**Task requirements**
In the entries that follow, which lines hold the string "none"? List them.

**Given data**
──────────────────────────────
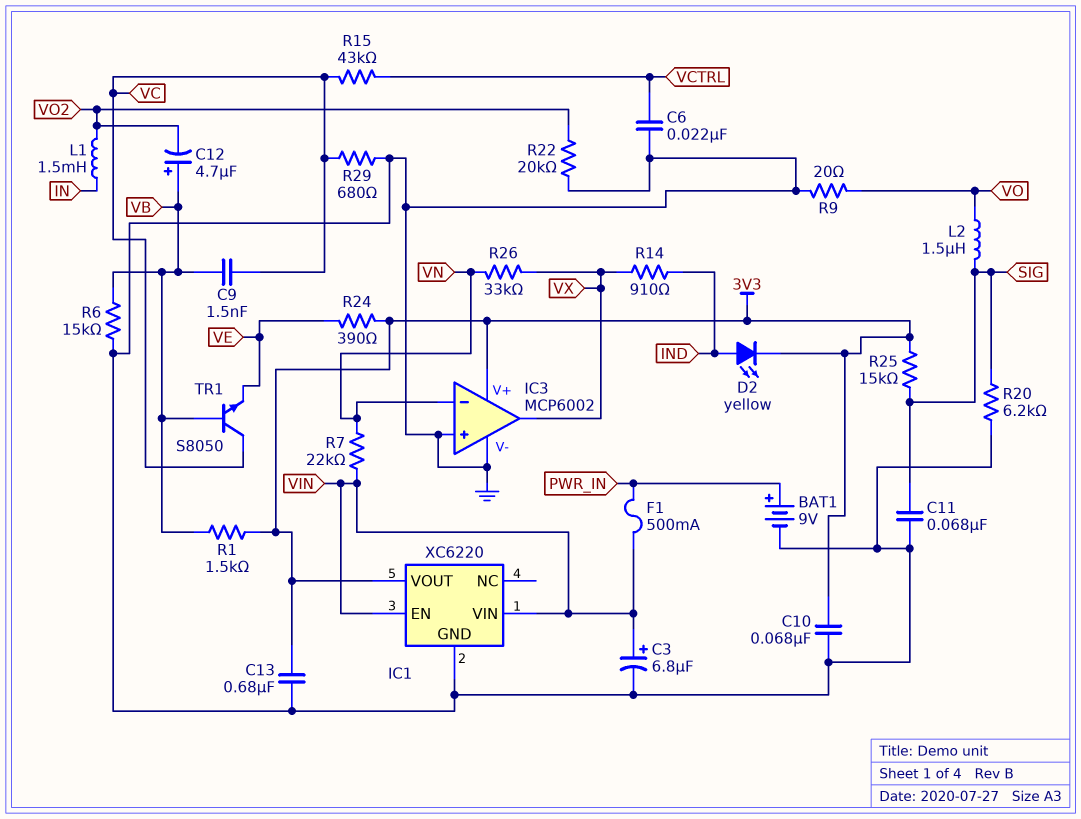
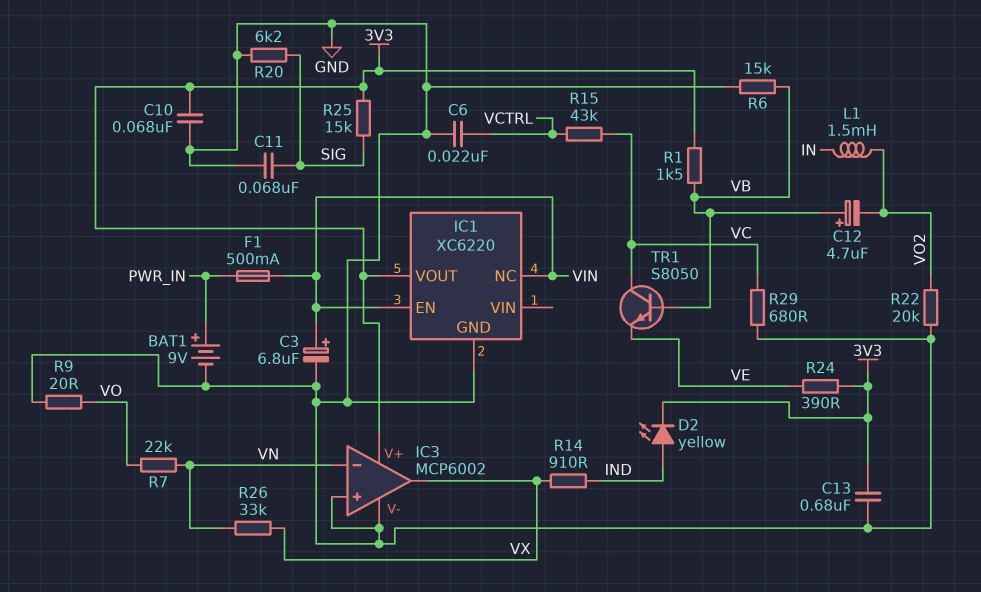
C9: 1.5nF (VB, VC) -> none
IC1 pin NC: none -> VIN
IC1 pin VIN: VIN -> none
L2: 1.5uH (SIG, VO) -> none
R7: 22k (VIN, VN) -> 22k (VN, VO)

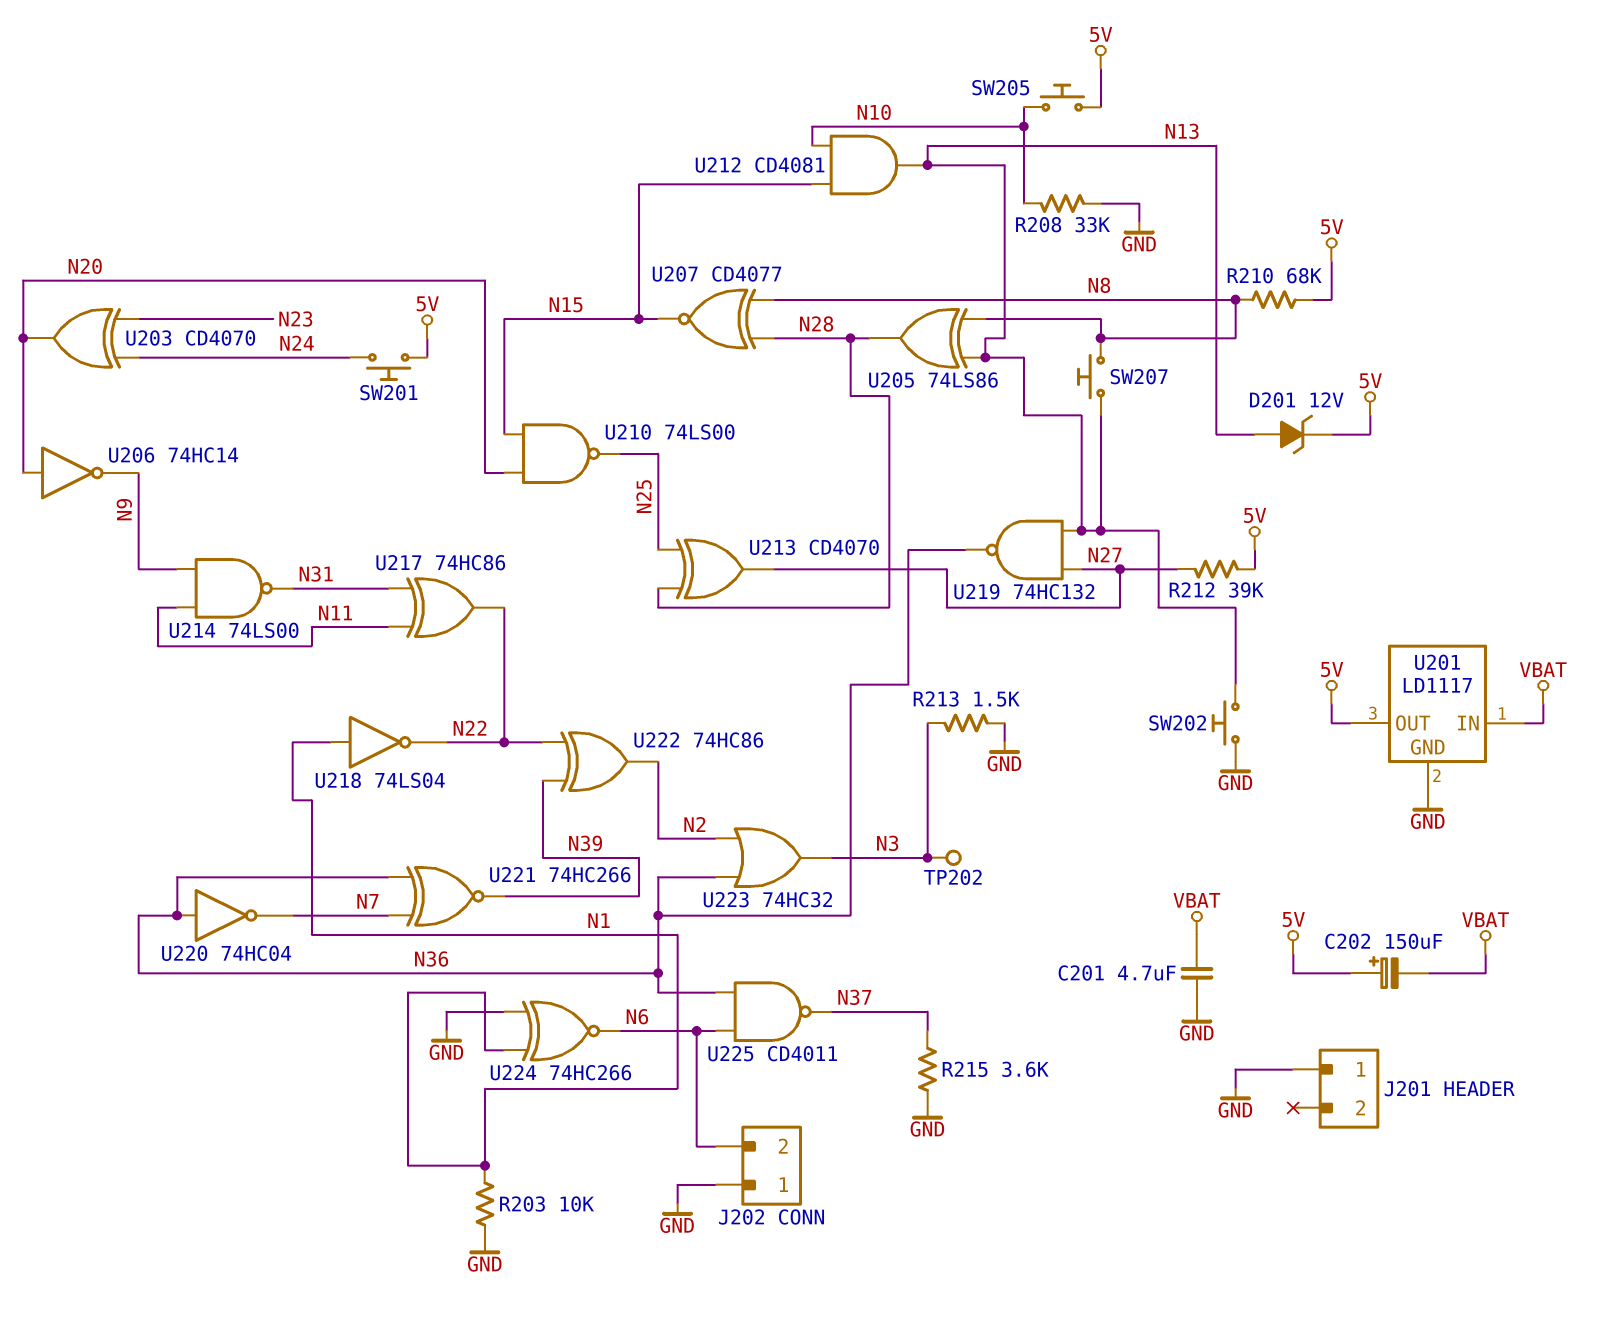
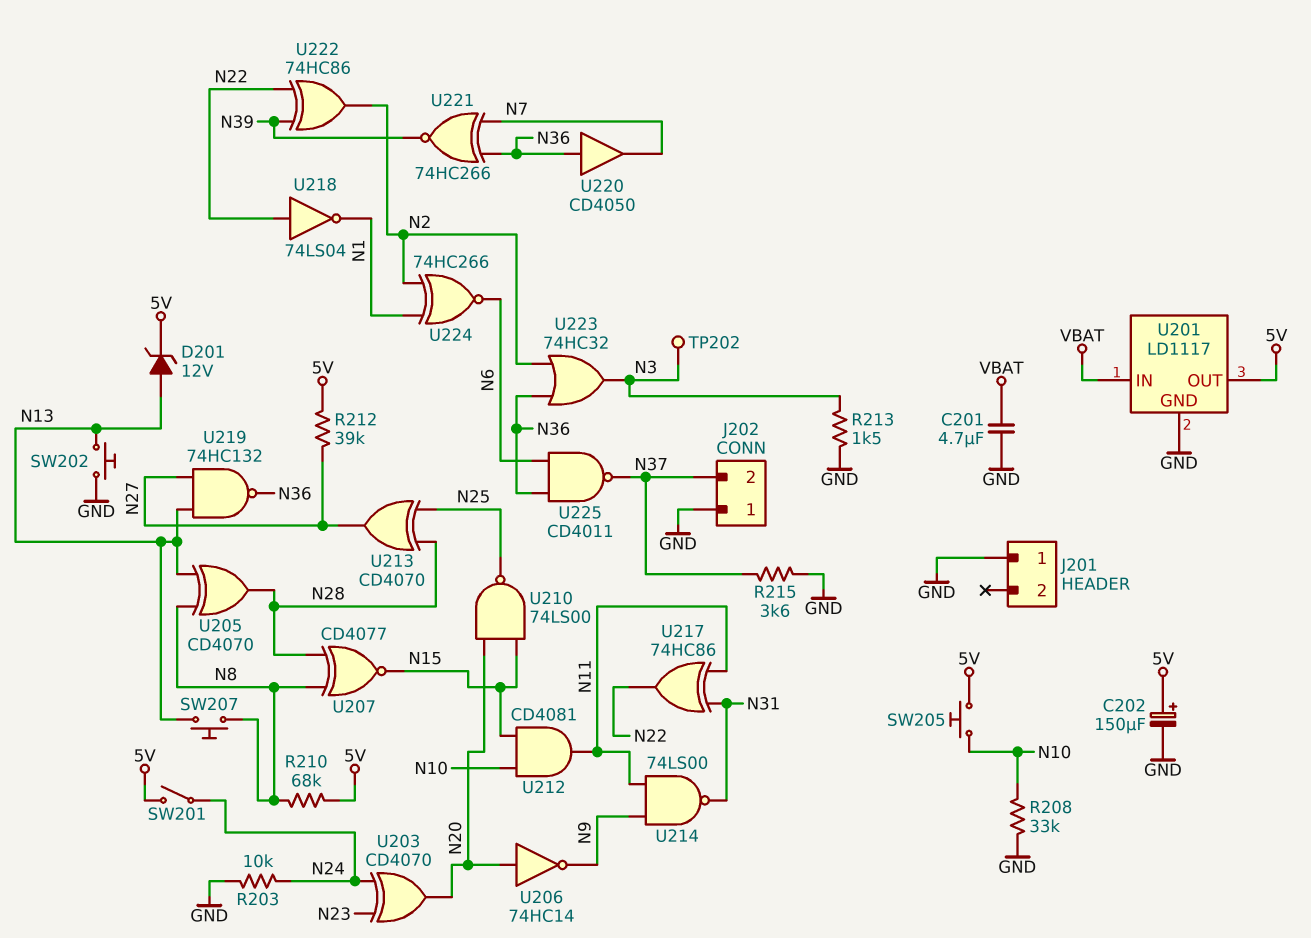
C202: 150uF (plus 5V, minus VBAT) -> 150uF (plus 5V, minus GND)
J202 pin 2: N6 -> N37
R203: 10k (GND, N1) -> 10k (GND, N24)
SW201: button (5V, N24) -> switch (5V, N24)
U205: XOR 74LS86 (in N8, in N13, out N28) -> XOR CD4070 (in N8, in N13, out N28)
U212: AND CD4081 (in N10, in N15, out N13) -> AND CD4081 (in N10, in N15, out N11)
U218: NOT 74LS04 (in N1, out N22) -> NOT 74LS04 (in N22, out N1)
U220: NOT 74HC04 (in N36, out N7) -> buffer CD4050 (in N36, out N7)
U224: XNOR 74HC266 (in GND, in N1, out N6) -> XNOR 74HC266 (in N1, in N2, out N6)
──────────────────────────────
**Answer to this problem**
C9: 1.5nF (VB, VC) -> none
IC1 pin NC: none -> VIN
IC1 pin VIN: VIN -> none
L2: 1.5uH (SIG, VO) -> none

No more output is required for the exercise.